> [Task directions]
The lines from the start of the records through the one containing "U2 pin STAT: n10 -> n8" are to be restated word for word; please include both ends.

[Edit tracking data]
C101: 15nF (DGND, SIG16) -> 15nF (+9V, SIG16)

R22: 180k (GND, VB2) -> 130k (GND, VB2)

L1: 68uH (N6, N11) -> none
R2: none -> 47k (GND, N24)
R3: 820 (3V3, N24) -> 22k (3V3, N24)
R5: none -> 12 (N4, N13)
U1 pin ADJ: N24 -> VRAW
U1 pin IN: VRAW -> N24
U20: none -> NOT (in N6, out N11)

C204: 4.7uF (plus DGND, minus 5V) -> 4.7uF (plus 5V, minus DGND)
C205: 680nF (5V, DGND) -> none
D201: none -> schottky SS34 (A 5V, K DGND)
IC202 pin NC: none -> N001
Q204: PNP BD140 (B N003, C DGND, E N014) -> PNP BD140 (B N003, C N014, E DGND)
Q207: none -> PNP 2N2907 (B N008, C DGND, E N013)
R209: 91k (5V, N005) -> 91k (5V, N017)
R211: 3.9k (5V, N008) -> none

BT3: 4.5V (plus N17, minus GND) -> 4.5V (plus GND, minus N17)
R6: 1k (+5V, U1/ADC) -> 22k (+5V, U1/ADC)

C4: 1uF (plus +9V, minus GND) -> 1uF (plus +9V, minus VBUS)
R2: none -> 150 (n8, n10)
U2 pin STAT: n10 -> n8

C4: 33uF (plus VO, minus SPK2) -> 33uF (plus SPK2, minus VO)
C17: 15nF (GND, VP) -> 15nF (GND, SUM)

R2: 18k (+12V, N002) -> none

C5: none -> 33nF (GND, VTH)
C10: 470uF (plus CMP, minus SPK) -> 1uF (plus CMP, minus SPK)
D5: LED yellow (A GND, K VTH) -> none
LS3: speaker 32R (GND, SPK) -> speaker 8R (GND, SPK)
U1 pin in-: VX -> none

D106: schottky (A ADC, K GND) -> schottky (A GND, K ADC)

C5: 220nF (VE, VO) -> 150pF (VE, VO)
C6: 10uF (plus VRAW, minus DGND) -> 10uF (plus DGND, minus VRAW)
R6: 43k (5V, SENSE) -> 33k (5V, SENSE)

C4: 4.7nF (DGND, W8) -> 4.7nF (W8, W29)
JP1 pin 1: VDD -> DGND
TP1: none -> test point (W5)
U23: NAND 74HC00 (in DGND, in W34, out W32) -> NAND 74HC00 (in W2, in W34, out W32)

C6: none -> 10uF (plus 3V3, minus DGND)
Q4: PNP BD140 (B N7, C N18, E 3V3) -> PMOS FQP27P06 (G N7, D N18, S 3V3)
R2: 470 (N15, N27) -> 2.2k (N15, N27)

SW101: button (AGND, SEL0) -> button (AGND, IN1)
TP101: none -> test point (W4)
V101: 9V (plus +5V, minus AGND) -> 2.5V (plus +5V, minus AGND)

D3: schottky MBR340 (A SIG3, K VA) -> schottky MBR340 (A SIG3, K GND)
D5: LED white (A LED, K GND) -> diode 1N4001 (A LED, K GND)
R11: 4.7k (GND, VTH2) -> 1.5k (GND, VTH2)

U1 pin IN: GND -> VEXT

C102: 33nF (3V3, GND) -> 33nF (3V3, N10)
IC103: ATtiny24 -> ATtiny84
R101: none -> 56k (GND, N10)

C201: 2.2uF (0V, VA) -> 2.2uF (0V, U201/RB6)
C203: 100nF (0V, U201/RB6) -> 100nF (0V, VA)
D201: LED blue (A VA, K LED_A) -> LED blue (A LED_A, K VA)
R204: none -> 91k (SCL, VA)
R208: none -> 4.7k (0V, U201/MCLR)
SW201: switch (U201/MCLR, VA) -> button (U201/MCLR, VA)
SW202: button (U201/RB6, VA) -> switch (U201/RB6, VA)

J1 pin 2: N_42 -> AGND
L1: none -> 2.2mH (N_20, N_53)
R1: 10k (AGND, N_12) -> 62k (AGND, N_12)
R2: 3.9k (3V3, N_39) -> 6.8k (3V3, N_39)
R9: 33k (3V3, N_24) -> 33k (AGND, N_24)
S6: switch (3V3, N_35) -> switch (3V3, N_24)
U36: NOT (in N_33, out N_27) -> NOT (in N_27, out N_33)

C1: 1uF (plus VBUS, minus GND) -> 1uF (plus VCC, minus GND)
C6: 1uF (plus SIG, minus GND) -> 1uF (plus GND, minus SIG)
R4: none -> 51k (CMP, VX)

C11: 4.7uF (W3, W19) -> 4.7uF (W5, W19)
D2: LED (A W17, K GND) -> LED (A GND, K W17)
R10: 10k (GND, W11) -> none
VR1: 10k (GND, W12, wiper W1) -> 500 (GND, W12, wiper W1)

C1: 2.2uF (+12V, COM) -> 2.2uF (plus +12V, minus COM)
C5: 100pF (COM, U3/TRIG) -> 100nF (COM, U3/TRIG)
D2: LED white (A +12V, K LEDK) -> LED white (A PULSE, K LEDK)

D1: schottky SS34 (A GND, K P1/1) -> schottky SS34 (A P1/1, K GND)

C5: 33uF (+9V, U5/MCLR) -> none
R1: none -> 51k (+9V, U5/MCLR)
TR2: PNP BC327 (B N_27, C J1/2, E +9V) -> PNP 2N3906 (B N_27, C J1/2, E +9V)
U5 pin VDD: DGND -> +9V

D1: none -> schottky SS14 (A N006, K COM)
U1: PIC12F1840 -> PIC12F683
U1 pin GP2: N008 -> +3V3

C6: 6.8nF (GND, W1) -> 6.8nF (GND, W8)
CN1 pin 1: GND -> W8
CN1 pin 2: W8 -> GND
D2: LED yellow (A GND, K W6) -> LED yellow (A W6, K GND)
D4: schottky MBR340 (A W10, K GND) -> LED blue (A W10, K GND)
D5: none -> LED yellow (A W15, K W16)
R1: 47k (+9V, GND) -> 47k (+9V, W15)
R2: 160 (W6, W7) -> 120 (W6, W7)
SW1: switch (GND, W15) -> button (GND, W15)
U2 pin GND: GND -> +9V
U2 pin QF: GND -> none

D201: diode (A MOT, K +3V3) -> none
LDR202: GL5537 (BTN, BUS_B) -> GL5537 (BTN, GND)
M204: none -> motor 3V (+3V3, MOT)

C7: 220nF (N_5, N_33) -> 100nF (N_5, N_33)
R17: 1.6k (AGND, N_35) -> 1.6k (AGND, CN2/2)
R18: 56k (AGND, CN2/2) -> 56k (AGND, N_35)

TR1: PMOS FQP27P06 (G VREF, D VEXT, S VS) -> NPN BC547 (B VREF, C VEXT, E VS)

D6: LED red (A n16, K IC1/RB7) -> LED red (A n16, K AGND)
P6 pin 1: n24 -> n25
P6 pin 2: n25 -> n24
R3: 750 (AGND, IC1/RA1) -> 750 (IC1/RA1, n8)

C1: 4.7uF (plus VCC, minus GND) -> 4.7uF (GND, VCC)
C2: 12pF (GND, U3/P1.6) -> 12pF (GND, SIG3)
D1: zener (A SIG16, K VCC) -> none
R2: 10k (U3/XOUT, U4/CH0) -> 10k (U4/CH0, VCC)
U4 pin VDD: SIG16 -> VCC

> [Problem solution]
C101: 15nF (DGND, SIG16) -> 15nF (+9V, SIG16)

R22: 180k (GND, VB2) -> 130k (GND, VB2)

L1: 68uH (N6, N11) -> none
R2: none -> 47k (GND, N24)
R3: 820 (3V3, N24) -> 22k (3V3, N24)
R5: none -> 12 (N4, N13)
U1 pin ADJ: N24 -> VRAW
U1 pin IN: VRAW -> N24
U20: none -> NOT (in N6, out N11)

C204: 4.7uF (plus DGND, minus 5V) -> 4.7uF (plus 5V, minus DGND)
C205: 680nF (5V, DGND) -> none
D201: none -> schottky SS34 (A 5V, K DGND)
IC202 pin NC: none -> N001
Q204: PNP BD140 (B N003, C DGND, E N014) -> PNP BD140 (B N003, C N014, E DGND)
Q207: none -> PNP 2N2907 (B N008, C DGND, E N013)
R209: 91k (5V, N005) -> 91k (5V, N017)
R211: 3.9k (5V, N008) -> none

BT3: 4.5V (plus N17, minus GND) -> 4.5V (plus GND, minus N17)
R6: 1k (+5V, U1/ADC) -> 22k (+5V, U1/ADC)

C4: 1uF (plus +9V, minus GND) -> 1uF (plus +9V, minus VBUS)
R2: none -> 150 (n8, n10)
U2 pin STAT: n10 -> n8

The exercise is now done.